▸ **YOUR OBJECTIVE**
When copying the entries below, leave out every picture and keep the rest exact.

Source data

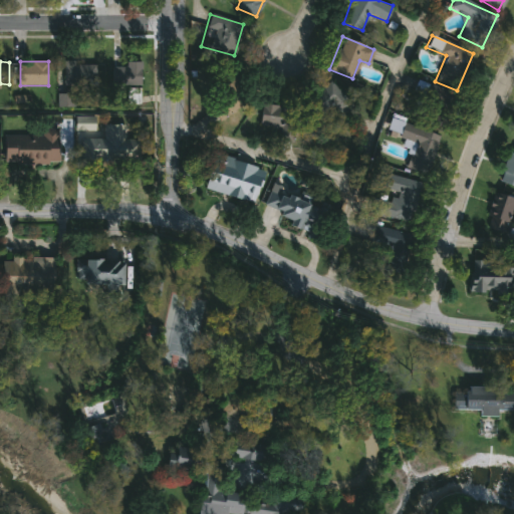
[(62,86),(62,62),(95,62),(95,86),(62,86)]
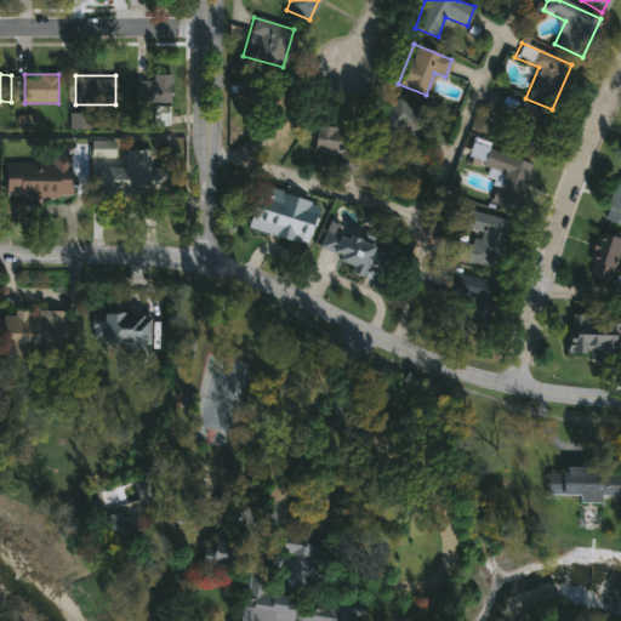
[(169,106),(135,106),(135,75),(169,75),(169,106)]
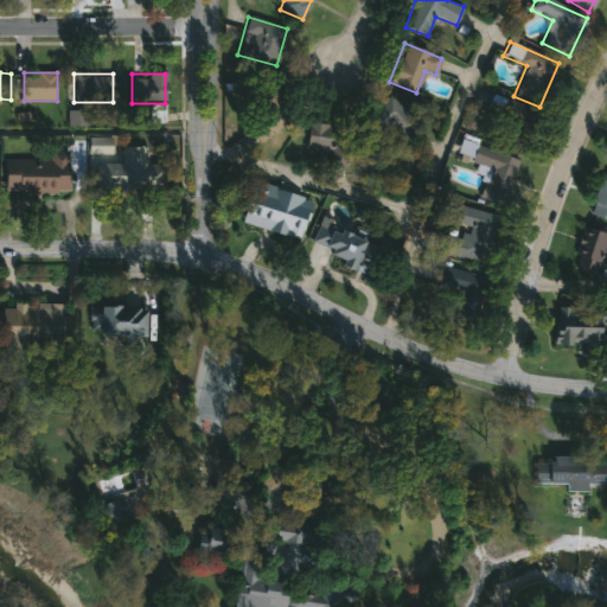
[(282,84),(282,134),(253,134),(253,84),(282,84)]
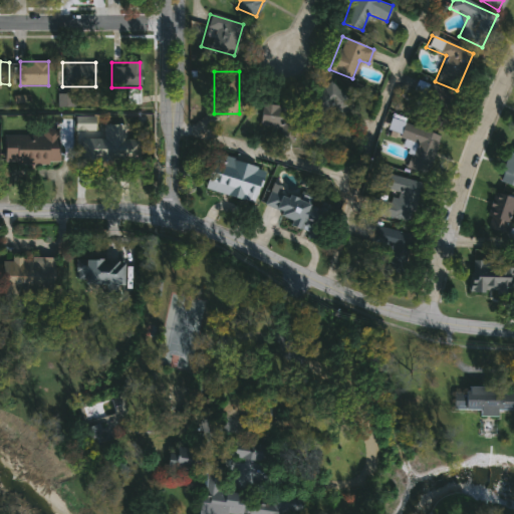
[(446,126),(414,116),(421,94),(413,91),(417,81),(456,93),(446,126)]
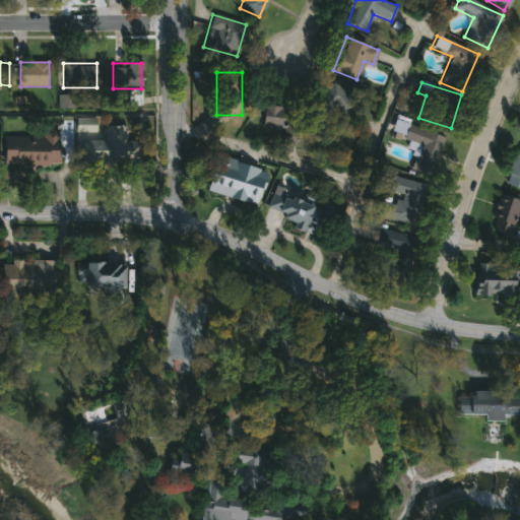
[(333,86),(308,107),(333,137),(359,118),(333,86)]
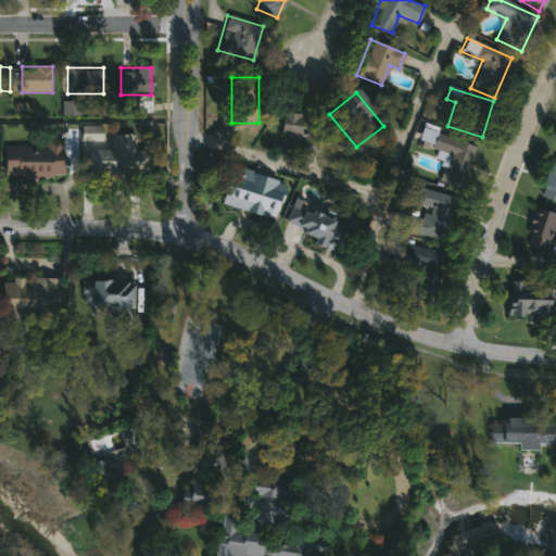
[(315,139),(280,136),(282,112),(317,115),(315,139)]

▸ **YOUR RESPONSE**
[(62,86),(62,62),(95,62),(95,86),(62,86)]
[(169,106),(135,106),(135,75),(169,75),(169,106)]
[(282,84),(282,134),(253,134),(253,84),(282,84)]
[(446,126),(414,116),(421,94),(413,91),(417,81),(456,93),(446,126)]
[(333,86),(308,107),(333,137),(359,118),(333,86)]
[(315,139),(280,136),(282,112),(317,115),(315,139)]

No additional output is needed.